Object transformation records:
····················

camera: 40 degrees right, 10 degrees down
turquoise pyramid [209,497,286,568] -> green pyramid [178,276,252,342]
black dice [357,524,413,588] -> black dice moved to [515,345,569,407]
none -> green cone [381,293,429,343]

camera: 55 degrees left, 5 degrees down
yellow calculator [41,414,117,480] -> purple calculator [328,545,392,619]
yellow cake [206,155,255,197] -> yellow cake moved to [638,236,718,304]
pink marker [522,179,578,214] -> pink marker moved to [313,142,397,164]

····················

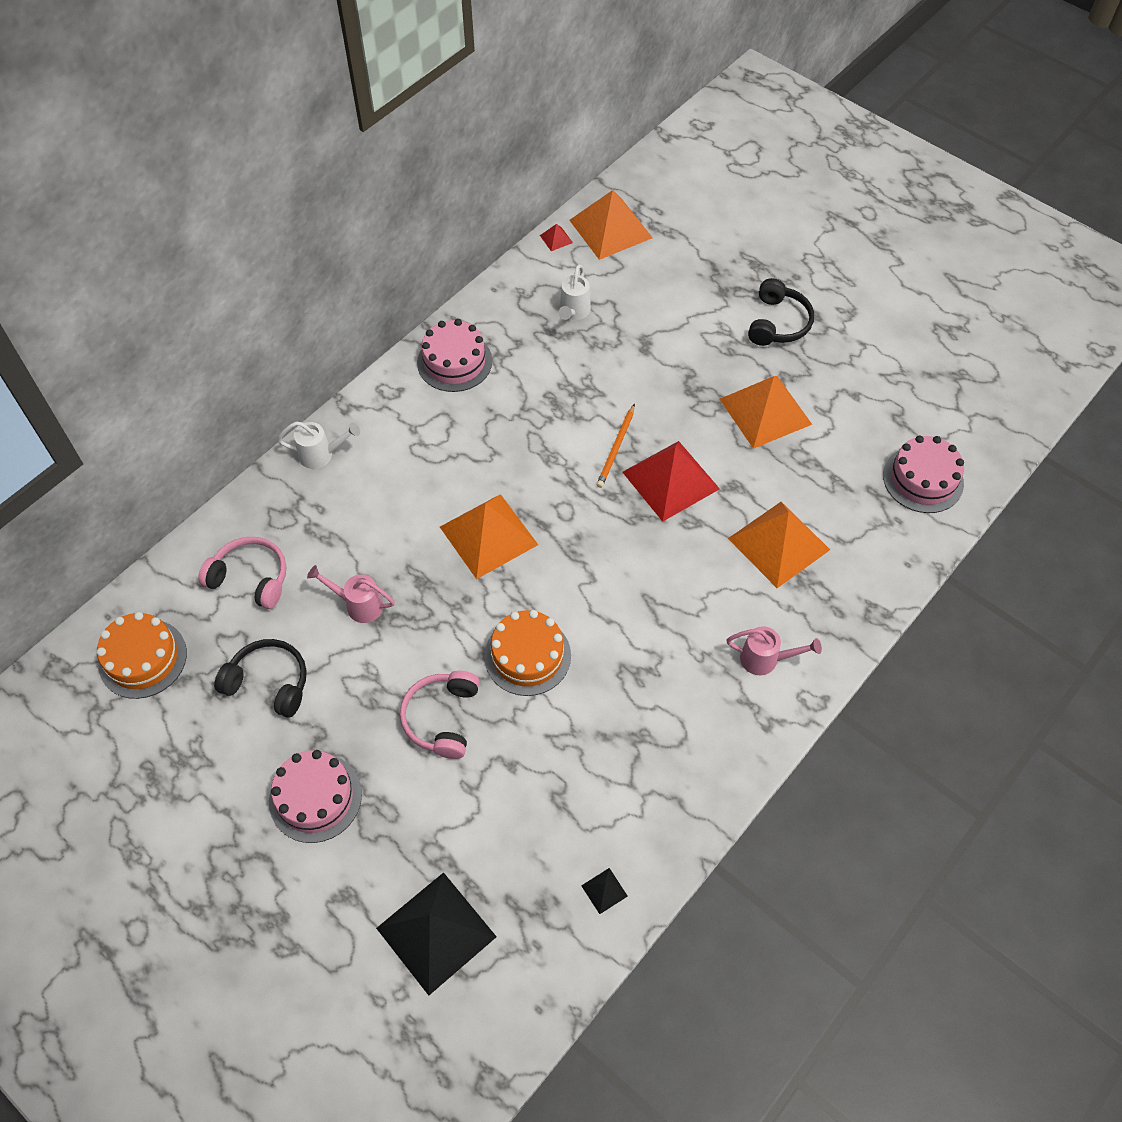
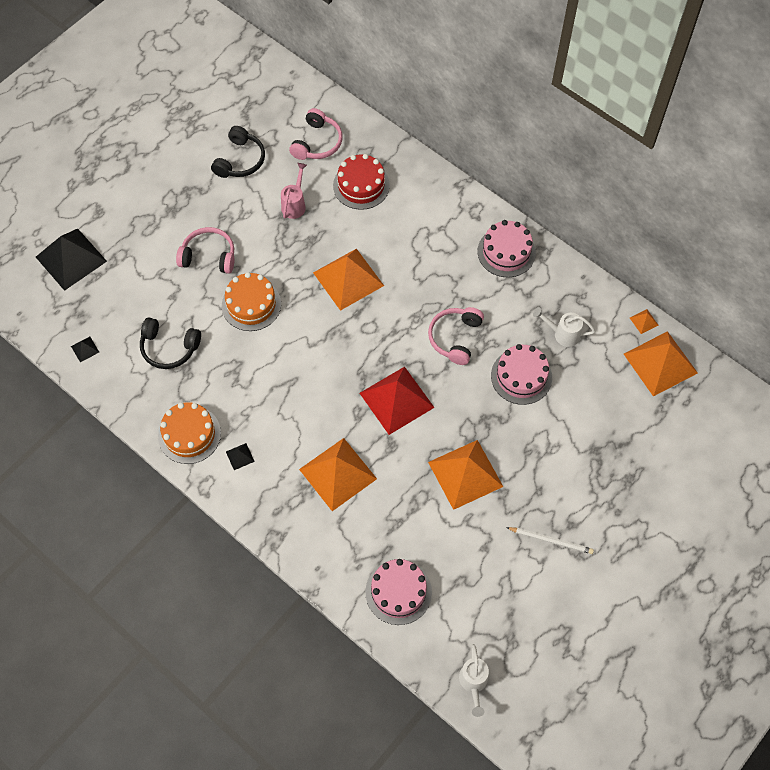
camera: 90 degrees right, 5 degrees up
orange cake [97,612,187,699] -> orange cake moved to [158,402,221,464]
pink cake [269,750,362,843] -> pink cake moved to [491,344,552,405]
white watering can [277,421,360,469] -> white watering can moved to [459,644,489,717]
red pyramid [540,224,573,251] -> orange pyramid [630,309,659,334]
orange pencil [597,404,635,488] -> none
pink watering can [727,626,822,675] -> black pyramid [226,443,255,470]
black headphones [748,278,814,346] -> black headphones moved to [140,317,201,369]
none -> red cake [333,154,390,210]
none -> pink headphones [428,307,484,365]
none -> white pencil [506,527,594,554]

····················

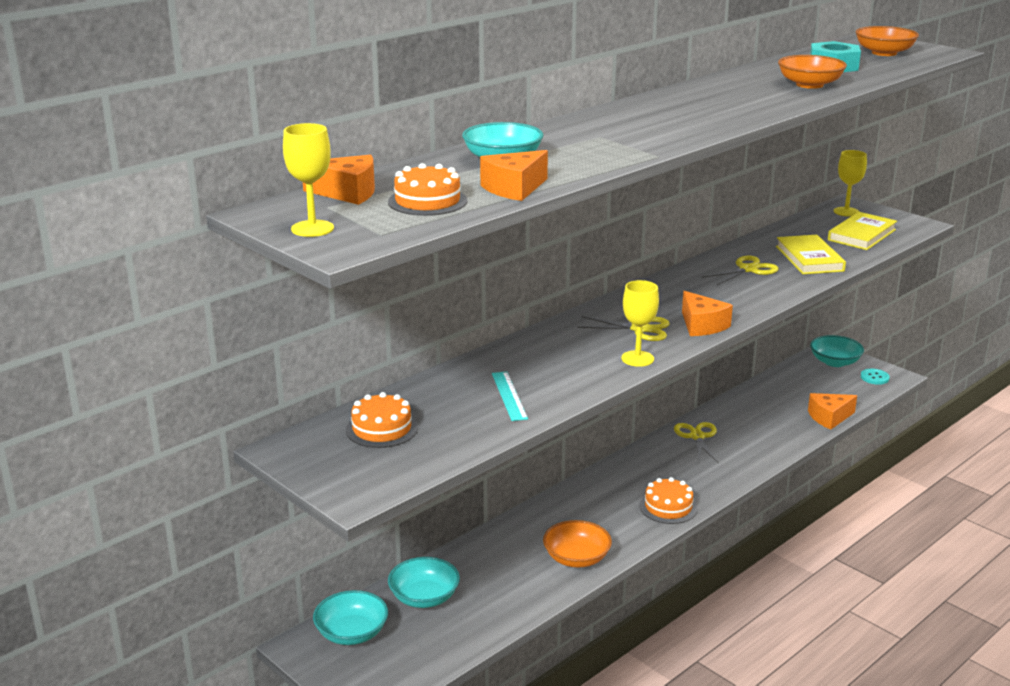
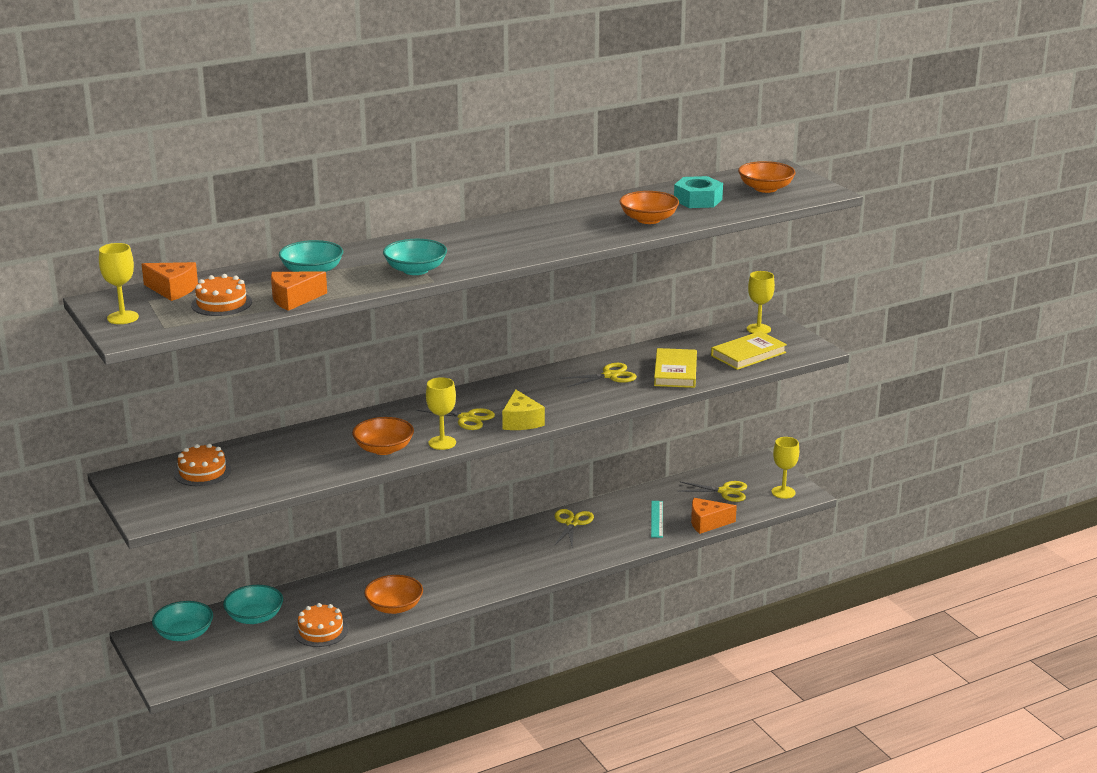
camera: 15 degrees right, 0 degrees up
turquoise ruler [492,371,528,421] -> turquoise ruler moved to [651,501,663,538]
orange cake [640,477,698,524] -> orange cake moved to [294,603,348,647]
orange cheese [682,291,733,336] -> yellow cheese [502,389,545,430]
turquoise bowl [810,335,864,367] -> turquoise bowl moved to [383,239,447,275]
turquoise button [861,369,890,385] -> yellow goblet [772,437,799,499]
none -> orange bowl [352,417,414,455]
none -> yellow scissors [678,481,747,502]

····················

Go through the records above and copy each line where "green" is found.

turquoise pyramid [209,497,286,568] -> green pyramid [178,276,252,342]
none -> green cone [381,293,429,343]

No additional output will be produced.